Instructions to follow: Here is the task for the records below: repeat exactly the lines from the one with "building: none -> [218,272,314,348]" to the one with "building: [135,68,182,113] -> none", both included, and nothing else.

■ ■ ■

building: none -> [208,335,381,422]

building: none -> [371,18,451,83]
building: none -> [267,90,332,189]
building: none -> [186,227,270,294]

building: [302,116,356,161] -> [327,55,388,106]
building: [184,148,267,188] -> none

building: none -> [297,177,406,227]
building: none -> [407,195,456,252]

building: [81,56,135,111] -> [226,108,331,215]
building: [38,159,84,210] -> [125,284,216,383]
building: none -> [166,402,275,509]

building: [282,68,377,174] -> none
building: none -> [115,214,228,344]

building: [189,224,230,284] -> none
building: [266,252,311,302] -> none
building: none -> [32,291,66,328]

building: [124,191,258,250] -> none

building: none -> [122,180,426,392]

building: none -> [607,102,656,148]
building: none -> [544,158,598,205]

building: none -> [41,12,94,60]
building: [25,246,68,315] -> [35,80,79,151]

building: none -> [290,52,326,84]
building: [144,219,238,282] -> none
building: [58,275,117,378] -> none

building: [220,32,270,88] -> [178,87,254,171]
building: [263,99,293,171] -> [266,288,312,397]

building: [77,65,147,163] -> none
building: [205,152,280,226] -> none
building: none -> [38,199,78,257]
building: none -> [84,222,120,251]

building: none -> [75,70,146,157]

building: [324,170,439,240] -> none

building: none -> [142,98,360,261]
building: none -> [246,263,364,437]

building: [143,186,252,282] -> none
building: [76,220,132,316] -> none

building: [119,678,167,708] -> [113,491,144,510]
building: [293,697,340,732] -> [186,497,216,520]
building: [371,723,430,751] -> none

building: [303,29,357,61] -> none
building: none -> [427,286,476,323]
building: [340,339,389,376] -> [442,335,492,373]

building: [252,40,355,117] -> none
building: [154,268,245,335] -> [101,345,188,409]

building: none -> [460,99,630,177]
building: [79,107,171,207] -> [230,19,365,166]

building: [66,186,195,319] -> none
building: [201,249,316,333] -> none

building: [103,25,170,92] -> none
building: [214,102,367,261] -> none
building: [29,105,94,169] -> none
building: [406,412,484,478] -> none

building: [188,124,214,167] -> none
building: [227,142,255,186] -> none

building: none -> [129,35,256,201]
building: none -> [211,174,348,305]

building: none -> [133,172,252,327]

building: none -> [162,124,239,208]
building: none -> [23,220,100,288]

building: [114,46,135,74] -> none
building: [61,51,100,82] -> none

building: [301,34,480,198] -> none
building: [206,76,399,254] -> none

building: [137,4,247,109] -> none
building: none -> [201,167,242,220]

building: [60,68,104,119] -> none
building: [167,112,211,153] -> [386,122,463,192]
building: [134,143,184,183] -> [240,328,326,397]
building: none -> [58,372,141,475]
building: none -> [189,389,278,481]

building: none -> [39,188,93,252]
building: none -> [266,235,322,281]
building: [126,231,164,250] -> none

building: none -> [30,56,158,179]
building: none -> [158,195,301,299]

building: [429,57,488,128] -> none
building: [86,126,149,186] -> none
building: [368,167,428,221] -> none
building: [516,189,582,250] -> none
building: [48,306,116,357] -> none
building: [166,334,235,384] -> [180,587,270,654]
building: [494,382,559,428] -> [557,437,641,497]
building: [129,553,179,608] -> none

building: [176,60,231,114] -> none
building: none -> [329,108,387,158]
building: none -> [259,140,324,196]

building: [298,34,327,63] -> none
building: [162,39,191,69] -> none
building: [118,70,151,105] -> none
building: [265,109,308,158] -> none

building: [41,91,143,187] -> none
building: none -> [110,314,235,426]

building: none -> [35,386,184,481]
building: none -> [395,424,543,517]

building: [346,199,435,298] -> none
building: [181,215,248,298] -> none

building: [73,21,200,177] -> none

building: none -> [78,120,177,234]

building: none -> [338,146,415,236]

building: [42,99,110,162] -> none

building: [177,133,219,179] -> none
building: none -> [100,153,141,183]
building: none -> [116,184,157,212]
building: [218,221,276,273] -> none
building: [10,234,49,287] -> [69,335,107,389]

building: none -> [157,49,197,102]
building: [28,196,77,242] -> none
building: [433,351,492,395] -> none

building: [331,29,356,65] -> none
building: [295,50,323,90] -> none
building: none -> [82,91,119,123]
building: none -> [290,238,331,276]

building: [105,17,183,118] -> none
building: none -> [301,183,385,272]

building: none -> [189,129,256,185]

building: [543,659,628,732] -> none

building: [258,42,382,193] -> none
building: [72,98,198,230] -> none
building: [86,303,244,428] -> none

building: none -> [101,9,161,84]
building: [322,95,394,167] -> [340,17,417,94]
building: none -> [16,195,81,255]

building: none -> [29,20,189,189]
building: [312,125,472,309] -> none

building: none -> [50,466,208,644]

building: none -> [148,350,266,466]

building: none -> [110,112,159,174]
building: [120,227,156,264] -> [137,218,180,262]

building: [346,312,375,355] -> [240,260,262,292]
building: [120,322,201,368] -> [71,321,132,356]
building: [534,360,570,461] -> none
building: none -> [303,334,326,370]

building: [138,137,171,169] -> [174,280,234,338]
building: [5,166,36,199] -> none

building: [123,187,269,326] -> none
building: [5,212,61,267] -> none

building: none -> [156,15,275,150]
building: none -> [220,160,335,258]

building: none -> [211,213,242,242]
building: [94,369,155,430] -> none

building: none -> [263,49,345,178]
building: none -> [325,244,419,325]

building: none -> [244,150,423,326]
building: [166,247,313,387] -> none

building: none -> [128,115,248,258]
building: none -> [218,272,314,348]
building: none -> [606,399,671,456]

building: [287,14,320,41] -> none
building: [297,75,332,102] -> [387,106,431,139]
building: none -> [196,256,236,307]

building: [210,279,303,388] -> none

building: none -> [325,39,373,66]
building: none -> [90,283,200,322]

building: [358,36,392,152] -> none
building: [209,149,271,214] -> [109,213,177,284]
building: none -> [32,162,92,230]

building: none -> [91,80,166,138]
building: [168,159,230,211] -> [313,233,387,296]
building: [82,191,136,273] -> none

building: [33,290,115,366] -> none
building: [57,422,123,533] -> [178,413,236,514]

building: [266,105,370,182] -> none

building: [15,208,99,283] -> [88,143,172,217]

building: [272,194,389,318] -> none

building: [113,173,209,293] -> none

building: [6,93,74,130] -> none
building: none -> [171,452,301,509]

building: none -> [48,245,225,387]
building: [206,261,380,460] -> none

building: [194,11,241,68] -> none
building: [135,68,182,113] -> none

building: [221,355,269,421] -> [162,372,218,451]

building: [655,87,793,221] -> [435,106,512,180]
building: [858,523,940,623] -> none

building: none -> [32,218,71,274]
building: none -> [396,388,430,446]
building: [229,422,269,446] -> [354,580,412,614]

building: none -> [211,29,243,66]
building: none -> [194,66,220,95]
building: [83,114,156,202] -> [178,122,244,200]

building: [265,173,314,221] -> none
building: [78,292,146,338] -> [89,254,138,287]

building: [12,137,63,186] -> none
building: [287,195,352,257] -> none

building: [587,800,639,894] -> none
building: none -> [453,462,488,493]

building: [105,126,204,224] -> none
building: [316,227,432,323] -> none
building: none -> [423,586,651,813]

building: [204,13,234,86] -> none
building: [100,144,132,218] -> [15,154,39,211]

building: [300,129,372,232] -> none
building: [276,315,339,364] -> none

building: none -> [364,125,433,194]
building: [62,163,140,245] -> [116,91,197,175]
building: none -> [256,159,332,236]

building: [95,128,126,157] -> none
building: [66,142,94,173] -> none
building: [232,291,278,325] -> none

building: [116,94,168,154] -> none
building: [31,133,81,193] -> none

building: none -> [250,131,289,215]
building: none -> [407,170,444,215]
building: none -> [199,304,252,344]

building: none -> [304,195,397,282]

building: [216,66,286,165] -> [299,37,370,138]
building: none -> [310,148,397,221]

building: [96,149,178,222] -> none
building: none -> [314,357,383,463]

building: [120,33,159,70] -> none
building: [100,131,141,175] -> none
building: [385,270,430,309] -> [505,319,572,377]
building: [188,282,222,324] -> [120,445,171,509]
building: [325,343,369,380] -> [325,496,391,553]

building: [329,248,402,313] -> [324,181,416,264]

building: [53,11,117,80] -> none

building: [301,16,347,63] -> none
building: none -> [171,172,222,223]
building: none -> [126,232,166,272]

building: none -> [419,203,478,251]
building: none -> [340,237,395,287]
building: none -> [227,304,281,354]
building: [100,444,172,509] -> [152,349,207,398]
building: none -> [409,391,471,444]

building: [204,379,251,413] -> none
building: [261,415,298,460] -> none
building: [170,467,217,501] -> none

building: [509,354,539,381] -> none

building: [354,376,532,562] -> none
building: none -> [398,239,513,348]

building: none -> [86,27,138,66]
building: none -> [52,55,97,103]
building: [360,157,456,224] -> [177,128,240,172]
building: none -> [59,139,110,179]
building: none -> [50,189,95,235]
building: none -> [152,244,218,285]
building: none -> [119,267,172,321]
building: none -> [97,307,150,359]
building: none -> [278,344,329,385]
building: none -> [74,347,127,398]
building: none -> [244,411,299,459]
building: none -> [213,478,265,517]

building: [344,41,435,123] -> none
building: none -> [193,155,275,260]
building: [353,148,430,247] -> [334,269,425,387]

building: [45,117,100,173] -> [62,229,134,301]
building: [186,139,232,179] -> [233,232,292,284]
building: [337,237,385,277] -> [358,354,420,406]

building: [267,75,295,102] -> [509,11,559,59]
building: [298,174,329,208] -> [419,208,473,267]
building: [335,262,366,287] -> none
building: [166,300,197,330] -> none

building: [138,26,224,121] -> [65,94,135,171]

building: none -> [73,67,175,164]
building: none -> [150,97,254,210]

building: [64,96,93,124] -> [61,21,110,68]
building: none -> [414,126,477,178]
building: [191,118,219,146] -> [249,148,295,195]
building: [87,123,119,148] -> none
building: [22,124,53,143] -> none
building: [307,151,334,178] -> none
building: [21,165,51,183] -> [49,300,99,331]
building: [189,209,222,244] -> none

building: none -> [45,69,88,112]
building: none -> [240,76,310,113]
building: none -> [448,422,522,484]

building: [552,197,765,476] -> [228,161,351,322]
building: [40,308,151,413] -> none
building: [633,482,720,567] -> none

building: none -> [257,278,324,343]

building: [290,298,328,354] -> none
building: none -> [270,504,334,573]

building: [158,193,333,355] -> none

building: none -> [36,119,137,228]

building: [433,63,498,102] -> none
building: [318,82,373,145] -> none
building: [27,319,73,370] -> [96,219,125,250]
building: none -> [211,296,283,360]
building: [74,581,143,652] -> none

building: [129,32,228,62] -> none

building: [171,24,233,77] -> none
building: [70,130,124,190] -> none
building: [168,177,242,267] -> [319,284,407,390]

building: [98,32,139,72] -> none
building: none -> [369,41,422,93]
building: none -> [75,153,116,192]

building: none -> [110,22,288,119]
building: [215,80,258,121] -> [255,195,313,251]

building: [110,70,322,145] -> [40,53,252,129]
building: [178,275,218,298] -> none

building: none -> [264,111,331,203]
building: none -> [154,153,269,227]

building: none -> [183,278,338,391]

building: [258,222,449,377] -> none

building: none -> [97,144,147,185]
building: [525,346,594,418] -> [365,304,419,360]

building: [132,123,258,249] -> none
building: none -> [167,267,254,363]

■ ■ ■

Answer for the task:
building: none -> [218,272,314,348]
building: none -> [606,399,671,456]

building: [287,14,320,41] -> none
building: [297,75,332,102] -> [387,106,431,139]
building: none -> [196,256,236,307]

building: [210,279,303,388] -> none

building: none -> [325,39,373,66]
building: none -> [90,283,200,322]

building: [358,36,392,152] -> none
building: [209,149,271,214] -> [109,213,177,284]
building: none -> [32,162,92,230]

building: none -> [91,80,166,138]
building: [168,159,230,211] -> [313,233,387,296]
building: [82,191,136,273] -> none

building: [33,290,115,366] -> none
building: [57,422,123,533] -> [178,413,236,514]

building: [266,105,370,182] -> none

building: [15,208,99,283] -> [88,143,172,217]

building: [272,194,389,318] -> none

building: [113,173,209,293] -> none

building: [6,93,74,130] -> none
building: none -> [171,452,301,509]

building: none -> [48,245,225,387]
building: [206,261,380,460] -> none

building: [194,11,241,68] -> none
building: [135,68,182,113] -> none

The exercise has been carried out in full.